▸ Task goal: Update the listing below by replacing every occurrence of "dark fabric couch" with "brown leather sofa", and leave everything else unchanged.

▸ Records supplied:
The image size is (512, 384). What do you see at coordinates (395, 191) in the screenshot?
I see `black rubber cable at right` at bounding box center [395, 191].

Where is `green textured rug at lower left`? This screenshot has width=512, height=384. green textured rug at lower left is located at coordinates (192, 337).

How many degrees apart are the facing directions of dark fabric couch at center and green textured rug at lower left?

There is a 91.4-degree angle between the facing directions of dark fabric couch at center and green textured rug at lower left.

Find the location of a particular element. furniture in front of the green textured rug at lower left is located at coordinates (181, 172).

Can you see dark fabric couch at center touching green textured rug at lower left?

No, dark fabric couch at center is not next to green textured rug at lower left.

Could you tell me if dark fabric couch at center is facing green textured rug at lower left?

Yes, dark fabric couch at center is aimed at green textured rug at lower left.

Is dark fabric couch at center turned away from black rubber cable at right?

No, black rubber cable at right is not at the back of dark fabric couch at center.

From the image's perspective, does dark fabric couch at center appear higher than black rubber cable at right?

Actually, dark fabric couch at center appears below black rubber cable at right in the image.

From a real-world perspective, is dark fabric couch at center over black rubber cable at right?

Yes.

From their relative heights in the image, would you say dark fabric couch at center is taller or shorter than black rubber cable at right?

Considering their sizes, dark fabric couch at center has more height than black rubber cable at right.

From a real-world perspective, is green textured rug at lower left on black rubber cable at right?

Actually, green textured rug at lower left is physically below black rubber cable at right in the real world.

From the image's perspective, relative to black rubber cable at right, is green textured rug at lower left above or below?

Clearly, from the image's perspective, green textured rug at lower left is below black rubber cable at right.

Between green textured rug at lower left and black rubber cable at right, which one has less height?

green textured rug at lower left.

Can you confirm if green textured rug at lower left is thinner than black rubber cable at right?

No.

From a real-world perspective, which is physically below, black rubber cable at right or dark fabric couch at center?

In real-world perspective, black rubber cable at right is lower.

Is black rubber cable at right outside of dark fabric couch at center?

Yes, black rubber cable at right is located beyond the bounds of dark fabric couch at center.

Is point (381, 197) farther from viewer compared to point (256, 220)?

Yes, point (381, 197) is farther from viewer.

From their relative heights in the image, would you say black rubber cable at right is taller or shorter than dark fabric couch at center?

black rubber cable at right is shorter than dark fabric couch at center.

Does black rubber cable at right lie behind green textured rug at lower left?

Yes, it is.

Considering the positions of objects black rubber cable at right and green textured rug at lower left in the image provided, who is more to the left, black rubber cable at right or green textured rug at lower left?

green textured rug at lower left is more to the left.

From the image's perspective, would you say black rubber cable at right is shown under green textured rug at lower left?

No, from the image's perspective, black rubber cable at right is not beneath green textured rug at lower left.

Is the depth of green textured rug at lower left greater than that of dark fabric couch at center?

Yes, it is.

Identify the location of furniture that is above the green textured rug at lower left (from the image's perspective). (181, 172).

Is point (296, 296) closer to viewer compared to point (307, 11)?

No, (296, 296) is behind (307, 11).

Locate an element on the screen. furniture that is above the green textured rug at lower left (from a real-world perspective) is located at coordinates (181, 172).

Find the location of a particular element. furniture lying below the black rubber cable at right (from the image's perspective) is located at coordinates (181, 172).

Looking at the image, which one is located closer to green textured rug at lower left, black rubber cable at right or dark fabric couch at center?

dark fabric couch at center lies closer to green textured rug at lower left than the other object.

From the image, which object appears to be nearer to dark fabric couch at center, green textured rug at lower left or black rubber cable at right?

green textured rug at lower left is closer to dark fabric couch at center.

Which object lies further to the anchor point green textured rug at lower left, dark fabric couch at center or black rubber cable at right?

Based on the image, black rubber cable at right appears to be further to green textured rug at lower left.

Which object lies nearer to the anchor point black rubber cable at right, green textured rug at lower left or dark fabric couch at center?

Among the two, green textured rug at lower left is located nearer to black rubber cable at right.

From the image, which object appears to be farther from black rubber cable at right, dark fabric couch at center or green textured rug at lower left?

▸ Written solution:
The image size is (512, 384). What do you see at coordinates (395, 191) in the screenshot?
I see `black rubber cable at right` at bounding box center [395, 191].

Where is `green textured rug at lower left`? This screenshot has width=512, height=384. green textured rug at lower left is located at coordinates (192, 337).

How many degrees apart are the facing directions of brown leather sofa at center and green textured rug at lower left?

There is a 91.4-degree angle between the facing directions of brown leather sofa at center and green textured rug at lower left.

Find the location of a particular element. furniture in front of the green textured rug at lower left is located at coordinates (181, 172).

Can you see brown leather sofa at center touching green textured rug at lower left?

No, brown leather sofa at center is not next to green textured rug at lower left.

Could you tell me if brown leather sofa at center is facing green textured rug at lower left?

Yes, brown leather sofa at center is aimed at green textured rug at lower left.

Is brown leather sofa at center turned away from black rubber cable at right?

No, black rubber cable at right is not at the back of brown leather sofa at center.

From the image's perspective, does brown leather sofa at center appear higher than black rubber cable at right?

Actually, brown leather sofa at center appears below black rubber cable at right in the image.

From a real-world perspective, is brown leather sofa at center over black rubber cable at right?

Yes.

From their relative heights in the image, would you say brown leather sofa at center is taller or shorter than black rubber cable at right?

Considering their sizes, brown leather sofa at center has more height than black rubber cable at right.

From a real-world perspective, is green textured rug at lower left on black rubber cable at right?

Actually, green textured rug at lower left is physically below black rubber cable at right in the real world.

From the image's perspective, relative to black rubber cable at right, is green textured rug at lower left above or below?

Clearly, from the image's perspective, green textured rug at lower left is below black rubber cable at right.

Between green textured rug at lower left and black rubber cable at right, which one has less height?

green textured rug at lower left.

Can you confirm if green textured rug at lower left is thinner than black rubber cable at right?

No.

From a real-world perspective, which is physically below, black rubber cable at right or brown leather sofa at center?

In real-world perspective, black rubber cable at right is lower.

Is black rubber cable at right outside of brown leather sofa at center?

Yes, black rubber cable at right is located beyond the bounds of brown leather sofa at center.

Is point (381, 197) farther from viewer compared to point (256, 220)?

Yes, point (381, 197) is farther from viewer.

From their relative heights in the image, would you say black rubber cable at right is taller or shorter than brown leather sofa at center?

black rubber cable at right is shorter than brown leather sofa at center.

Does black rubber cable at right lie behind green textured rug at lower left?

Yes, it is.

Considering the positions of objects black rubber cable at right and green textured rug at lower left in the image provided, who is more to the left, black rubber cable at right or green textured rug at lower left?

green textured rug at lower left is more to the left.

From the image's perspective, would you say black rubber cable at right is shown under green textured rug at lower left?

No, from the image's perspective, black rubber cable at right is not beneath green textured rug at lower left.

Is the depth of green textured rug at lower left greater than that of brown leather sofa at center?

Yes, it is.

Identify the location of furniture that is above the green textured rug at lower left (from the image's perspective). (181, 172).

Is point (296, 296) closer to viewer compared to point (307, 11)?

No, (296, 296) is behind (307, 11).

Locate an element on the screen. furniture that is above the green textured rug at lower left (from a real-world perspective) is located at coordinates (181, 172).

Find the location of a particular element. furniture lying below the black rubber cable at right (from the image's perspective) is located at coordinates (181, 172).

Looking at the image, which one is located closer to green textured rug at lower left, black rubber cable at right or brown leather sofa at center?

brown leather sofa at center lies closer to green textured rug at lower left than the other object.

From the image, which object appears to be nearer to brown leather sofa at center, green textured rug at lower left or black rubber cable at right?

green textured rug at lower left is closer to brown leather sofa at center.

Which object lies further to the anchor point green textured rug at lower left, brown leather sofa at center or black rubber cable at right?

Based on the image, black rubber cable at right appears to be further to green textured rug at lower left.

Which object lies nearer to the anchor point black rubber cable at right, green textured rug at lower left or brown leather sofa at center?

Among the two, green textured rug at lower left is located nearer to black rubber cable at right.

From the image, which object appears to be farther from black rubber cable at right, brown leather sofa at center or green textured rug at lower left?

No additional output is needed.